▶ _Task to complete_:
For the entries below, print exactly the lines between the line holding "(572, 234) = (197, 148): orange" and the line holding "(418, 333) = (476, 416): yellow", inclusive, and nothing else.

▶ _Record excerpts_:
────────────────────────────────────────

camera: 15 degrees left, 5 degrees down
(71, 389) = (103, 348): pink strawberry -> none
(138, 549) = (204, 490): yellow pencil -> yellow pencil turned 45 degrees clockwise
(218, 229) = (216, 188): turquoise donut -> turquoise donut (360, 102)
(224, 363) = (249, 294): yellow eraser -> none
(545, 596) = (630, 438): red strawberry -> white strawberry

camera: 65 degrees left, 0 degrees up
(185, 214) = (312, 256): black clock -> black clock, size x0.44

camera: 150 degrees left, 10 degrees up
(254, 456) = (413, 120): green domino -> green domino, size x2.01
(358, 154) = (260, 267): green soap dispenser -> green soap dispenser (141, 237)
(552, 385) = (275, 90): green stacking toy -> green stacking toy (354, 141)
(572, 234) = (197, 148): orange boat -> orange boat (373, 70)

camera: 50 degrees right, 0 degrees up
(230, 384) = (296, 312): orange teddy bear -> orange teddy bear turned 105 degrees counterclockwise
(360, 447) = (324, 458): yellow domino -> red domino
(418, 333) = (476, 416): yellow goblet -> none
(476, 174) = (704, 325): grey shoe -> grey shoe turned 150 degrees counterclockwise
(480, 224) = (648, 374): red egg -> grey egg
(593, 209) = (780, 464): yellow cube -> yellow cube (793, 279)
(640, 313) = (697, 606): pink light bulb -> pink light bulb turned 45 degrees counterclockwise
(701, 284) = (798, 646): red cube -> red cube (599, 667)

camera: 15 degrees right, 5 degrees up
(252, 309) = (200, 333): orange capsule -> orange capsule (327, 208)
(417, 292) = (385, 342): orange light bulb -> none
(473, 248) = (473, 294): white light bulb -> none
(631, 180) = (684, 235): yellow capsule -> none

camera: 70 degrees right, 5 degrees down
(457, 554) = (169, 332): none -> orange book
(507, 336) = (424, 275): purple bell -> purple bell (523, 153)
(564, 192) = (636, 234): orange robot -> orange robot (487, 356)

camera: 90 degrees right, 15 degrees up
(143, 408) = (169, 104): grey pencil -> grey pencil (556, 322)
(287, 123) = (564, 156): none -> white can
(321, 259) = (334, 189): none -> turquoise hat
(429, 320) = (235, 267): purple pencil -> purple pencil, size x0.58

────────────────────────────────────────

▶ _Completed exercise_:
(572, 234) = (197, 148): orange boat -> orange boat (373, 70)

camera: 50 degrees right, 0 degrees up
(230, 384) = (296, 312): orange teddy bear -> orange teddy bear turned 105 degrees counterclockwise
(360, 447) = (324, 458): yellow domino -> red domino
(418, 333) = (476, 416): yellow goblet -> none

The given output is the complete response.